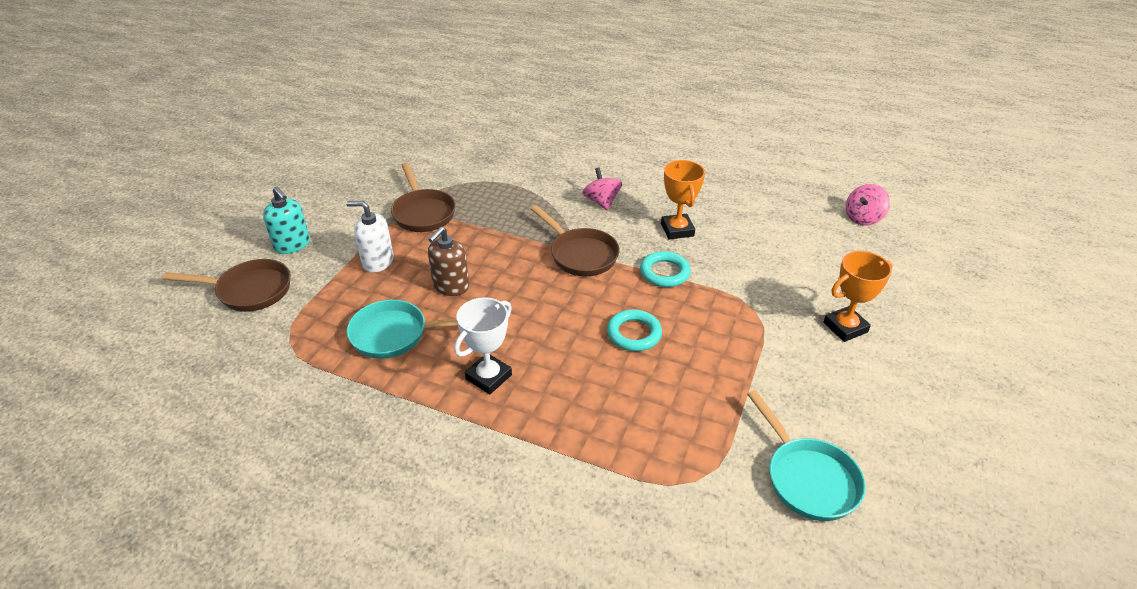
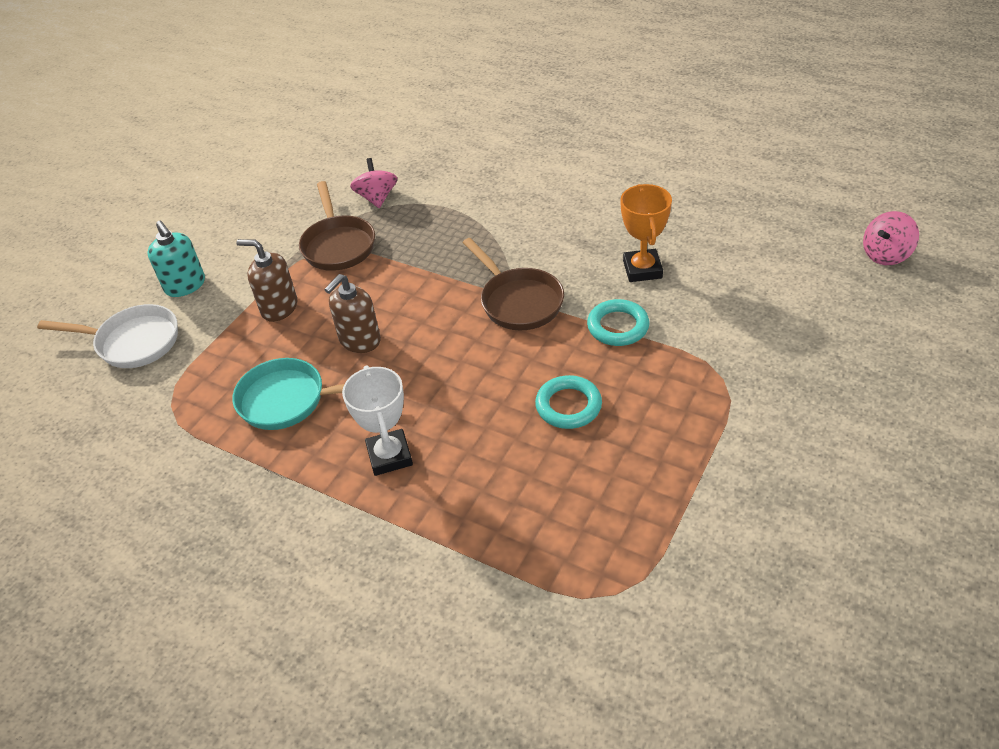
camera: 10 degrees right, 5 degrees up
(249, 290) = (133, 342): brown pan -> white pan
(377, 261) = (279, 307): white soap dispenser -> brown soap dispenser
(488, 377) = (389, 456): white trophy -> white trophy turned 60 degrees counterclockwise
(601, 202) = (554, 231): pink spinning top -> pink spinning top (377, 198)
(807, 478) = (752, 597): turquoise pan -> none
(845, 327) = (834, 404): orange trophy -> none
+ + + +
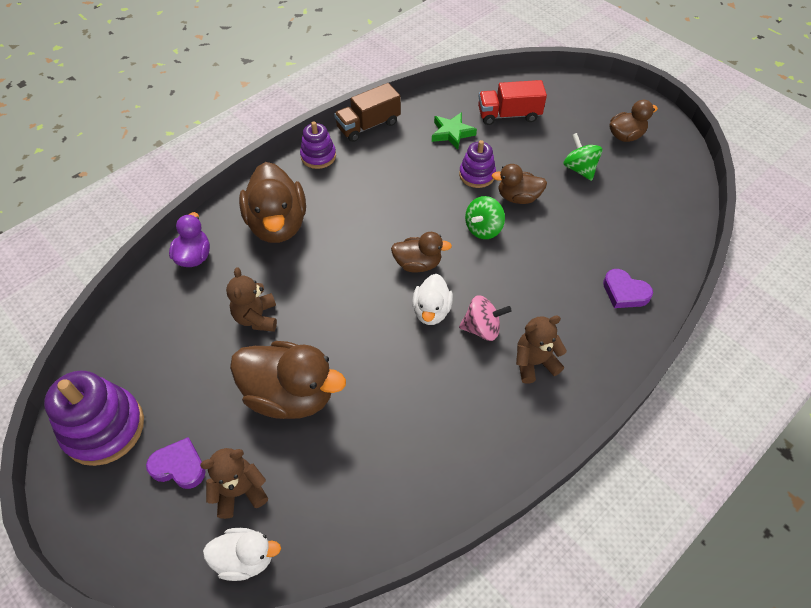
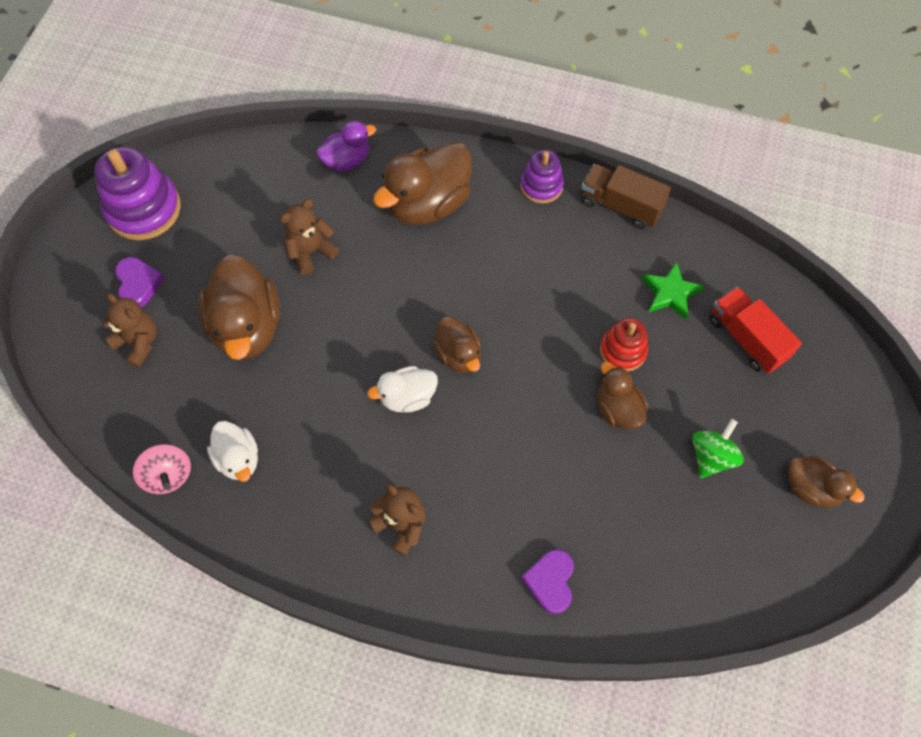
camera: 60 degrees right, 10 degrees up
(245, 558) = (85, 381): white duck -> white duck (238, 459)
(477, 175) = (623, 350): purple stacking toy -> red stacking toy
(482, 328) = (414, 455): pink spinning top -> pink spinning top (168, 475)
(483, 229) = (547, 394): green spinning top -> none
+ + + +
PROBLEM STATEMENT: Return only the lines between the one holding "(249, 290) = (133, 342): brown" and the one holding "(845, 327) = (834, 404): orange", inclusive, exactly as they appear above.

RESULT OF THIS EXERCISE:
(249, 290) = (133, 342): brown pan -> white pan
(377, 261) = (279, 307): white soap dispenser -> brown soap dispenser
(488, 377) = (389, 456): white trophy -> white trophy turned 60 degrees counterclockwise
(601, 202) = (554, 231): pink spinning top -> pink spinning top (377, 198)
(807, 478) = (752, 597): turquoise pan -> none
(845, 327) = (834, 404): orange trophy -> none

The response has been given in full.